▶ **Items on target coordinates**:
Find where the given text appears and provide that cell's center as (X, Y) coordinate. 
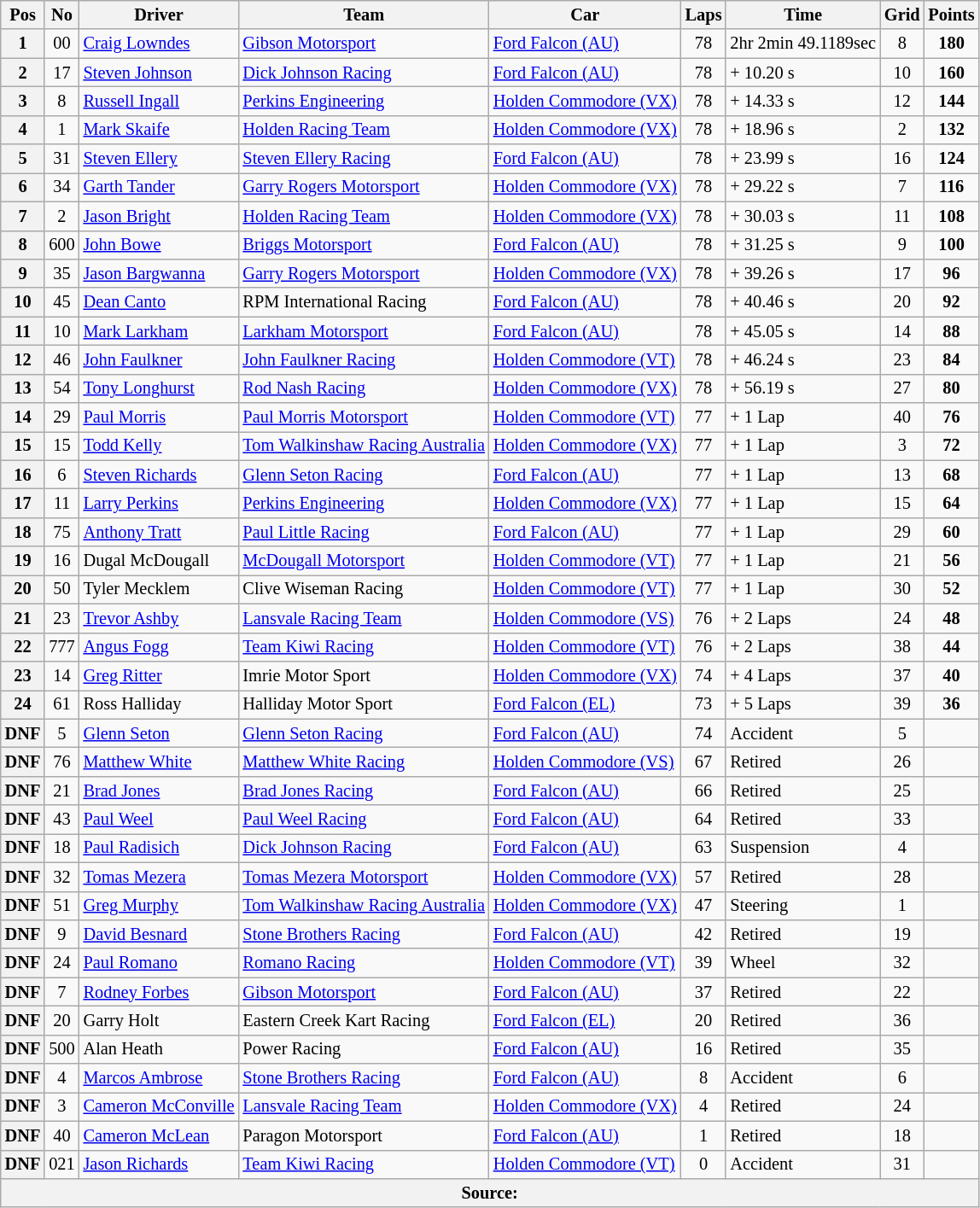
Tony Longhurst (159, 388)
Cameron McConville (159, 1106)
Mark Larkham (159, 331)
Pos (23, 15)
Paul Weel (159, 820)
34 (61, 187)
Steven Ellery (159, 159)
Clive Wiseman Racing (364, 589)
Romano Racing (364, 963)
+ 4 Laps (802, 675)
RPM International Racing (364, 302)
Car (586, 15)
Mark Skaife (159, 130)
Tyler Mecklem (159, 589)
63 (703, 848)
+ 10.20 s (802, 73)
46 (61, 359)
33 (902, 820)
61 (61, 704)
Team (364, 15)
Suspension (802, 848)
Jason Bright (159, 216)
Steven Johnson (159, 73)
+ 14.33 s (802, 101)
100 (952, 245)
Halliday Motor Sport (364, 704)
Glenn Seton (159, 733)
Todd Kelly (159, 446)
Driver (159, 15)
Marcos Ambrose (159, 1078)
44 (952, 647)
500 (61, 1049)
Dean Canto (159, 302)
Steven Ellery Racing (364, 159)
Paul Morris Motorsport (364, 417)
80 (952, 388)
116 (952, 187)
Anthony Tratt (159, 532)
26 (902, 761)
48 (952, 618)
Wheel (802, 963)
Jason Bargwanna (159, 273)
54 (61, 388)
Garry Holt (159, 1020)
51 (61, 906)
Russell Ingall (159, 101)
66 (703, 790)
75 (61, 532)
Paul Radisich (159, 848)
108 (952, 216)
Brad Jones Racing (364, 790)
Matthew White Racing (364, 761)
John Bowe (159, 245)
021 (61, 1164)
50 (61, 589)
David Besnard (159, 934)
McDougall Motorsport (364, 561)
67 (703, 761)
Laps (703, 15)
Ross Halliday (159, 704)
Tomas Mezera Motorsport (364, 877)
Garth Tander (159, 187)
Matthew White (159, 761)
27 (902, 388)
47 (703, 906)
57 (703, 877)
Greg Ritter (159, 675)
180 (952, 44)
Source: (490, 1193)
73 (703, 704)
Trevor Ashby (159, 618)
Greg Murphy (159, 906)
Paul Morris (159, 417)
38 (902, 647)
2hr 2min 49.1189sec (802, 44)
0 (703, 1164)
42 (703, 934)
68 (952, 475)
Angus Fogg (159, 647)
144 (952, 101)
160 (952, 73)
John Faulkner Racing (364, 359)
+ 40.46 s (802, 302)
88 (952, 331)
Tomas Mezera (159, 877)
John Faulkner (159, 359)
+ 18.96 s (802, 130)
60 (952, 532)
No (61, 15)
Craig Lowndes (159, 44)
777 (61, 647)
+ 31.25 s (802, 245)
Imrie Motor Sport (364, 675)
+ 45.05 s (802, 331)
124 (952, 159)
600 (61, 245)
Power Racing (364, 1049)
Larry Perkins (159, 503)
Larkham Motorsport (364, 331)
92 (952, 302)
56 (952, 561)
Paul Weel Racing (364, 820)
Points (952, 15)
Rod Nash Racing (364, 388)
45 (61, 302)
Paragon Motorsport (364, 1135)
30 (902, 589)
Briggs Motorsport (364, 245)
+ 5 Laps (802, 704)
84 (952, 359)
Eastern Creek Kart Racing (364, 1020)
+ 30.03 s (802, 216)
Steering (802, 906)
Paul Romano (159, 963)
Paul Little Racing (364, 532)
+ 29.22 s (802, 187)
Brad Jones (159, 790)
Grid (902, 15)
+ 56.19 s (802, 388)
Dugal McDougall (159, 561)
Cameron McLean (159, 1135)
+ 23.99 s (802, 159)
25 (902, 790)
Alan Heath (159, 1049)
+ 46.24 s (802, 359)
Jason Richards (159, 1164)
132 (952, 130)
00 (61, 44)
Time (802, 15)
+ 39.26 s (802, 273)
72 (952, 446)
Steven Richards (159, 475)
28 (902, 877)
96 (952, 273)
43 (61, 820)
52 (952, 589)
Rodney Forbes (159, 992)
Provide the (X, Y) coordinate of the cell's center where the given text is located.  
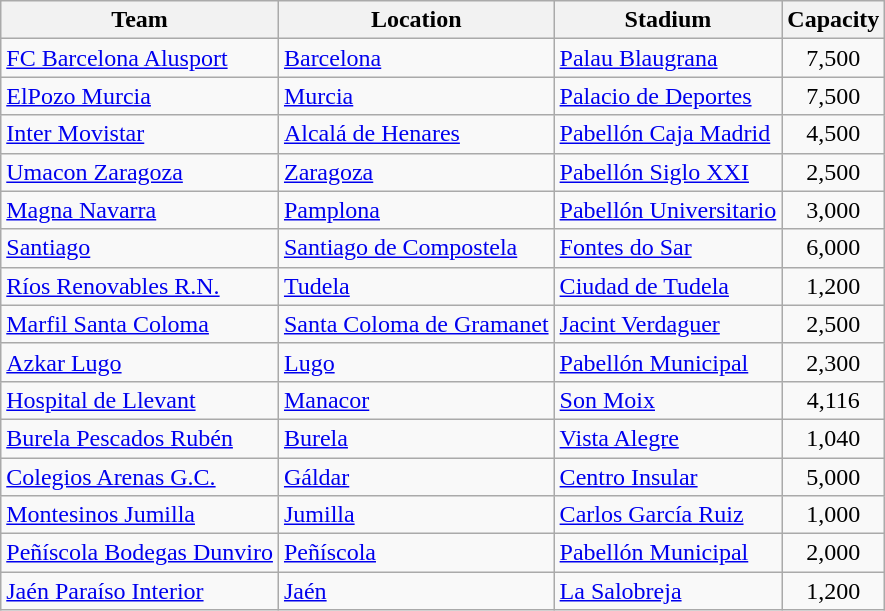
Pabellón Siglo XXI (668, 172)
Lugo (416, 362)
Tudela (416, 286)
Vista Alegre (668, 438)
Jaén (416, 591)
Barcelona (416, 58)
1,000 (834, 515)
Inter Movistar (140, 134)
5,000 (834, 477)
Alcalá de Henares (416, 134)
2,300 (834, 362)
Burela Pescados Rubén (140, 438)
Stadium (668, 20)
Team (140, 20)
Centro Insular (668, 477)
FC Barcelona Alusport (140, 58)
Marfil Santa Coloma (140, 324)
Peñíscola Bodegas Dunviro (140, 553)
Murcia (416, 96)
Montesinos Jumilla (140, 515)
Magna Navarra (140, 210)
Carlos García Ruiz (668, 515)
Zaragoza (416, 172)
Manacor (416, 400)
Colegios Arenas G.C. (140, 477)
Burela (416, 438)
Jumilla (416, 515)
Umacon Zaragoza (140, 172)
Son Moix (668, 400)
Gáldar (416, 477)
2,000 (834, 553)
4,116 (834, 400)
Ciudad de Tudela (668, 286)
Santiago de Compostela (416, 248)
La Salobreja (668, 591)
Fontes do Sar (668, 248)
Capacity (834, 20)
4,500 (834, 134)
1,040 (834, 438)
Palacio de Deportes (668, 96)
Location (416, 20)
Palau Blaugrana (668, 58)
Jacint Verdaguer (668, 324)
Jaén Paraíso Interior (140, 591)
ElPozo Murcia (140, 96)
Pabellón Caja Madrid (668, 134)
Peñíscola (416, 553)
Pamplona (416, 210)
Santa Coloma de Gramanet (416, 324)
6,000 (834, 248)
Azkar Lugo (140, 362)
Hospital de Llevant (140, 400)
Santiago (140, 248)
Pabellón Universitario (668, 210)
3,000 (834, 210)
Ríos Renovables R.N. (140, 286)
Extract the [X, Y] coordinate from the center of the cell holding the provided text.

▶ **PROBLEM DETAILS**: Rewrite the items from the line containing "Tony Longhurst (159, 388)" down to the line containing "Suspension (802, 848)", changing "Racing" to "Motorsport" and leaving everything else unchanged. Give back only those lines.

▶ **OUTPUT FOR THIS EXERCISE**:
Tony Longhurst (159, 388)
Cameron McConville (159, 1106)
Mark Larkham (159, 331)
Pos (23, 15)
Paul Weel (159, 820)
34 (61, 187)
Steven Ellery (159, 159)
Clive Wiseman Motorsport (364, 589)
Romano Motorsport (364, 963)
+ 4 Laps (802, 675)
RPM International Motorsport (364, 302)
Car (586, 15)
Mark Skaife (159, 130)
Tyler Mecklem (159, 589)
63 (703, 848)
+ 10.20 s (802, 73)
46 (61, 359)
33 (902, 820)
61 (61, 704)
Team (364, 15)
Suspension (802, 848)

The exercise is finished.